> _Information shown_

━━━━━━━━━━

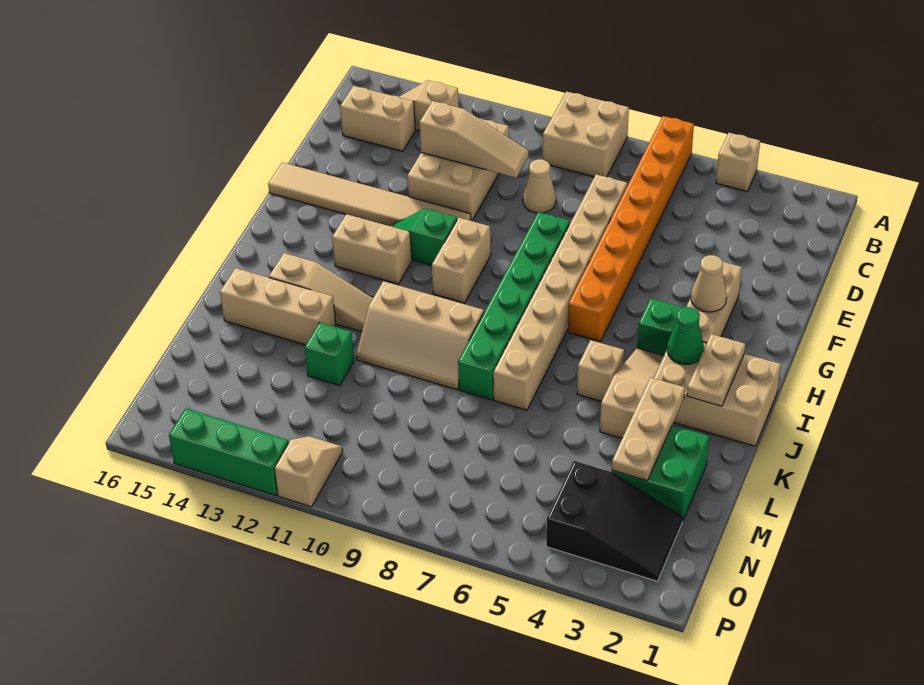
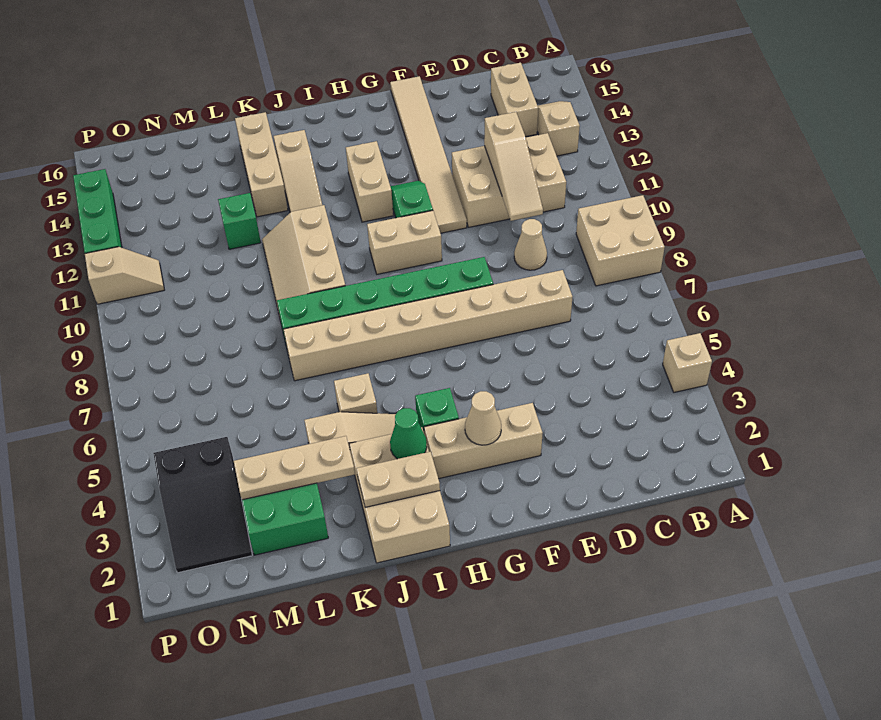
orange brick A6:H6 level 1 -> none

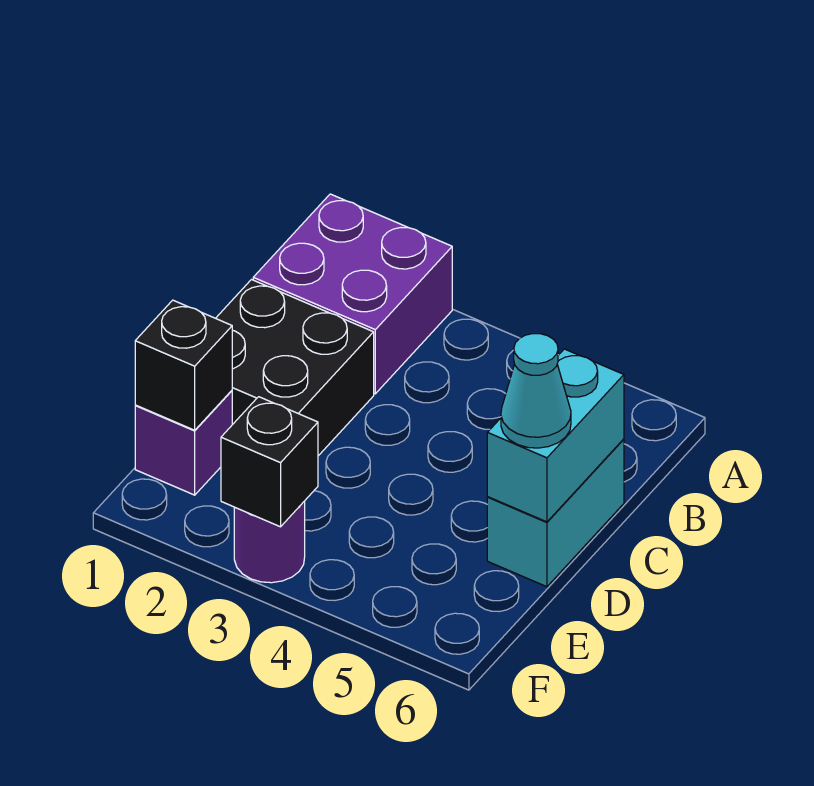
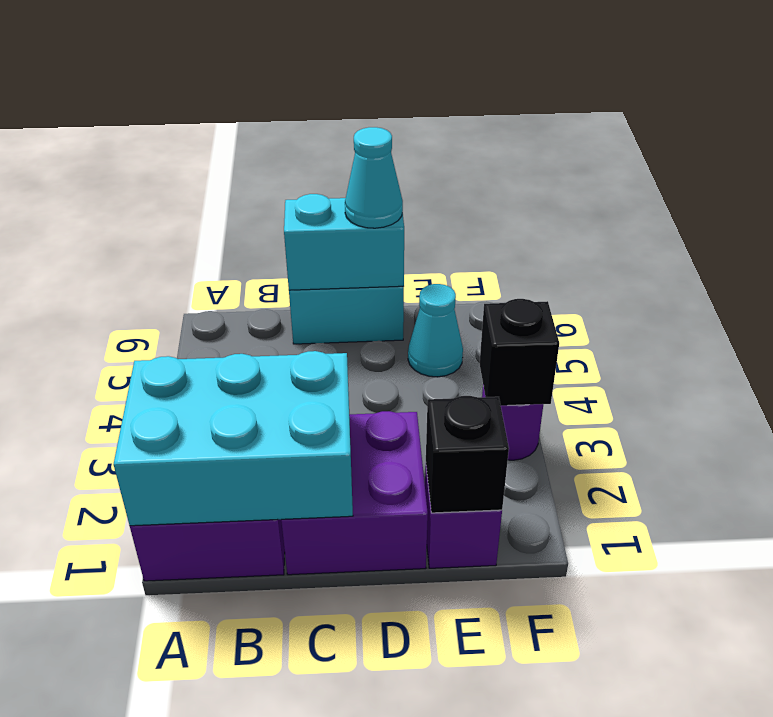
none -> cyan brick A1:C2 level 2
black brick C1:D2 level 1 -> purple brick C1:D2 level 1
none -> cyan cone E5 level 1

━━━━━━━━━━

> _What the task requires_
Copy all of the listing word for word, minus the images.

> _Answer space_
orange brick A6:H6 level 1 -> none

none -> cyan brick A1:C2 level 2
black brick C1:D2 level 1 -> purple brick C1:D2 level 1
none -> cyan cone E5 level 1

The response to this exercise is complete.